> _Your instructions_: Going through the lines below, tally those that include "SONAR", and give only the number.

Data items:
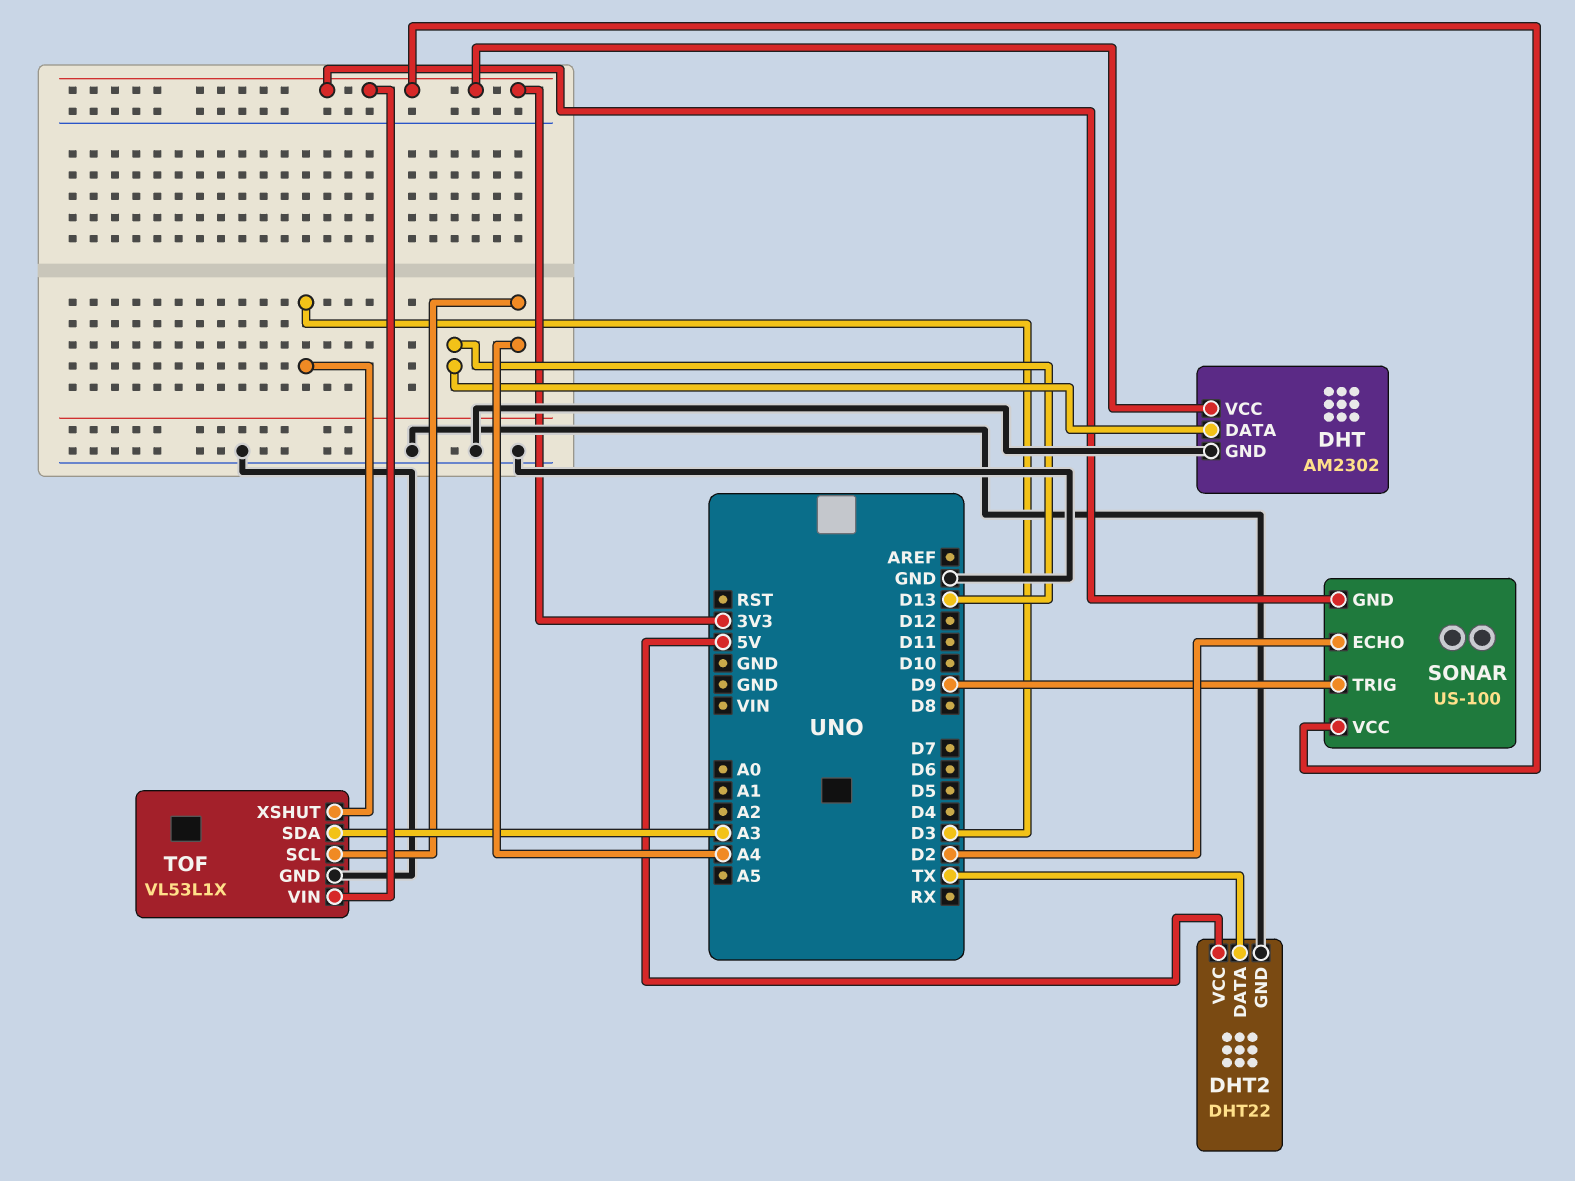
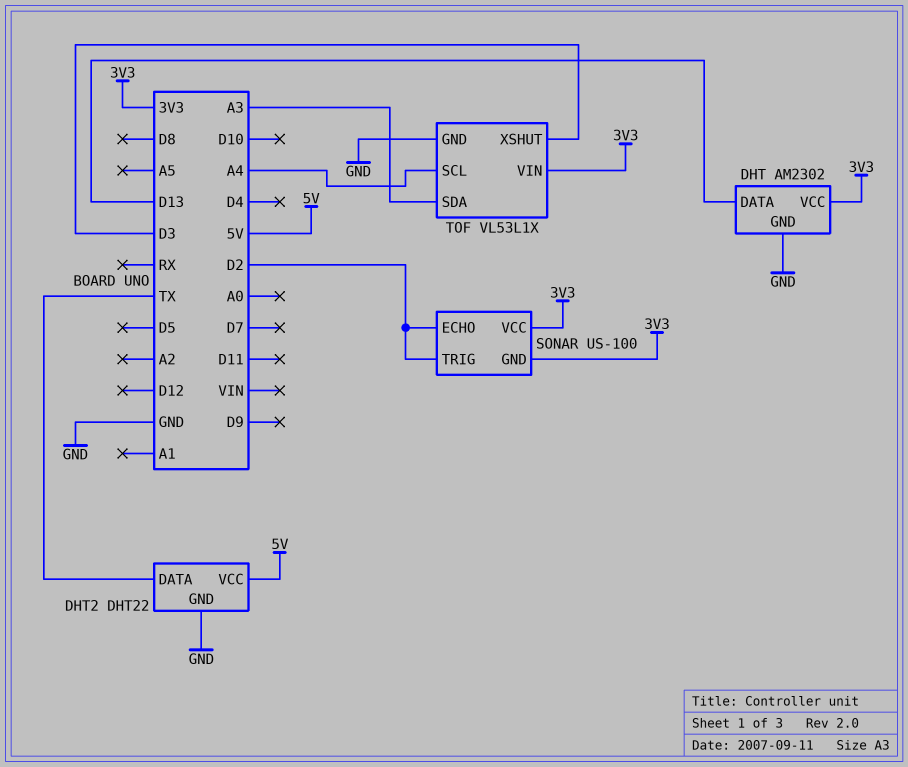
SONAR pin TRIG: D9 -> D2

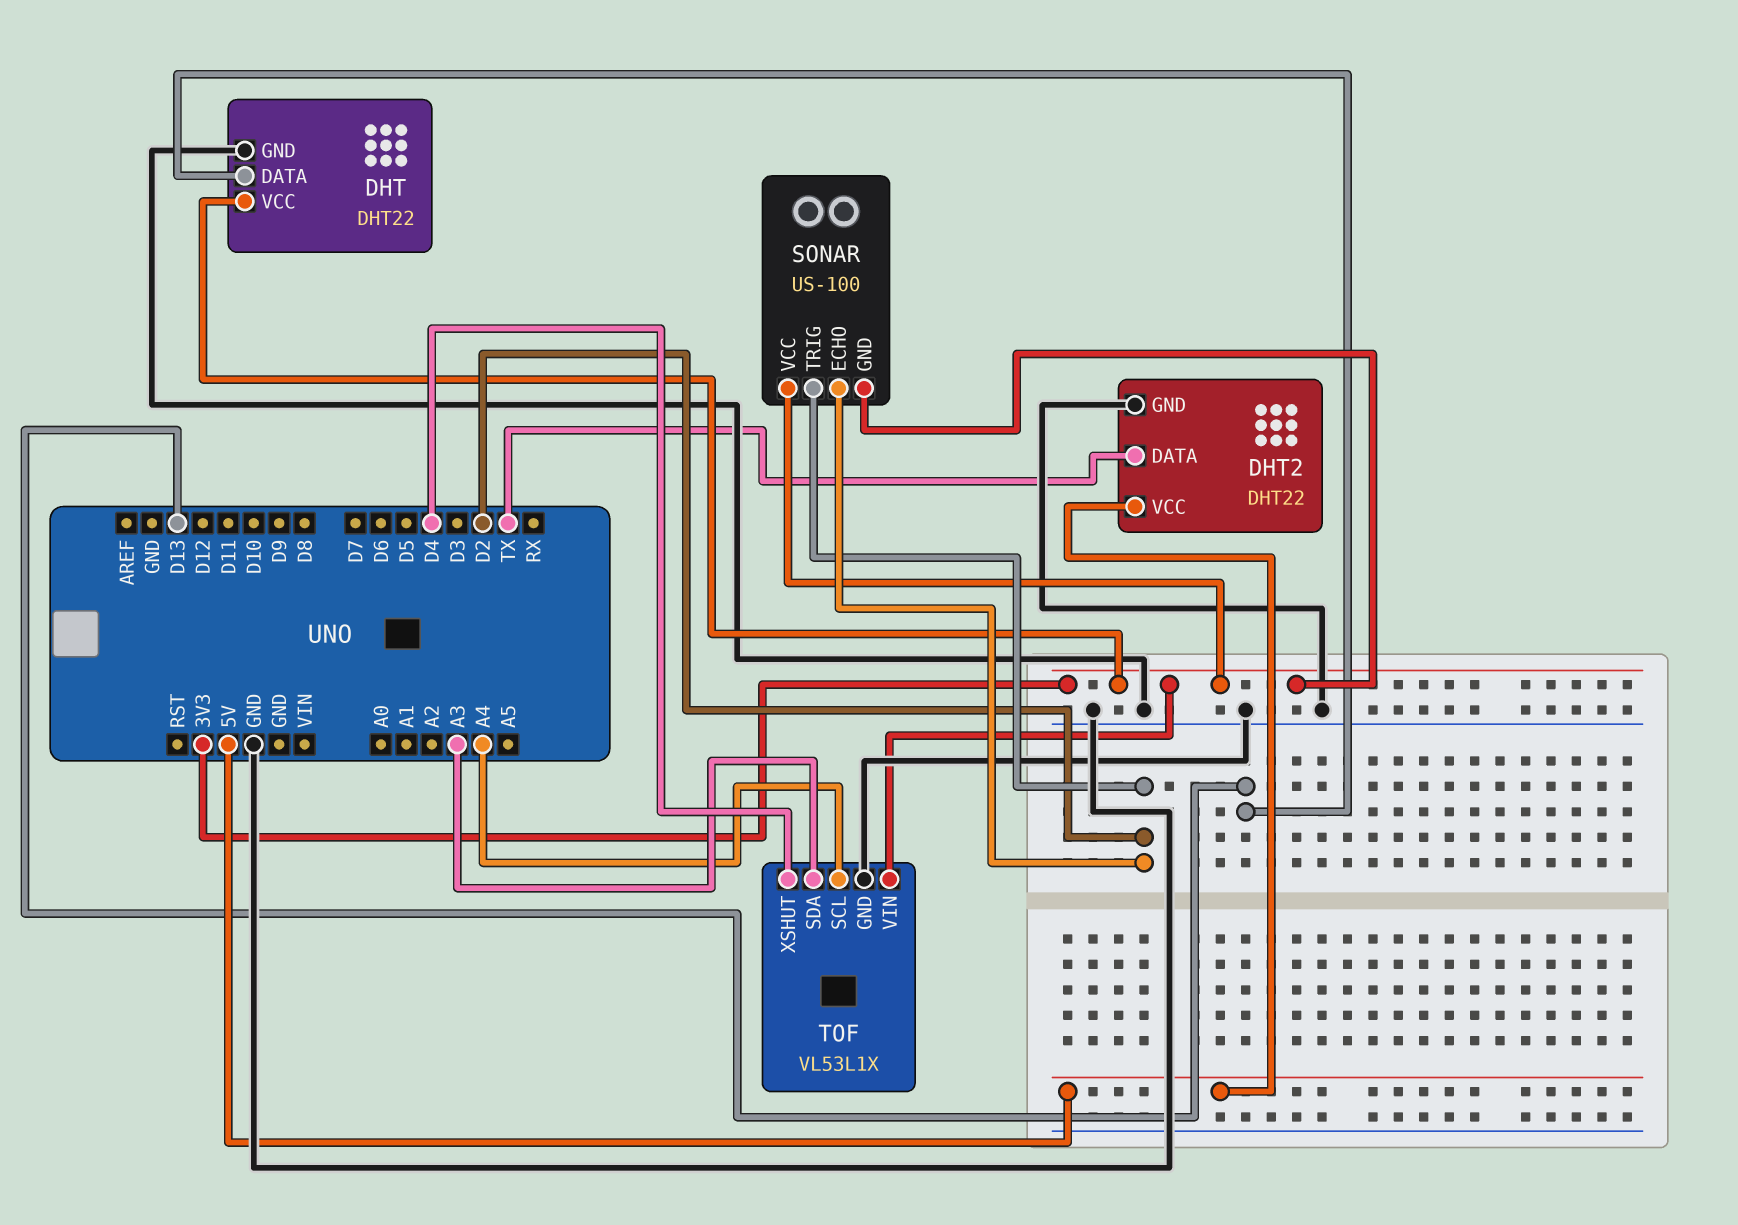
DHT: AM2302 -> DHT22
TOF pin XSHUT: D3 -> D4

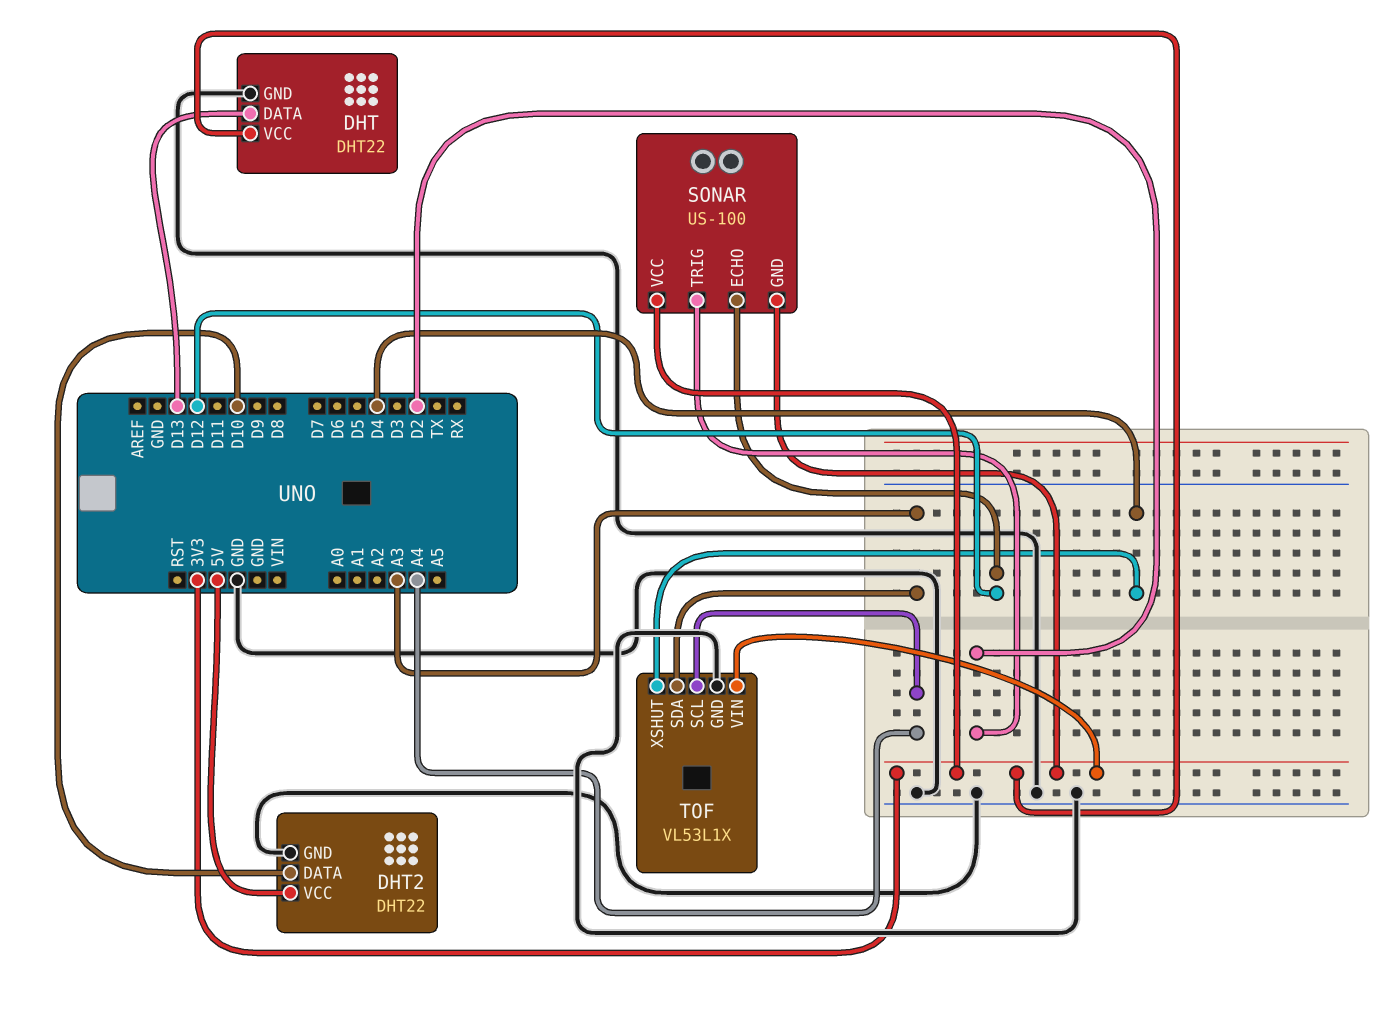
DHT2 pin DATA: TX -> D10
SONAR pin ECHO: D2 -> D12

> _Solved exercise_: 2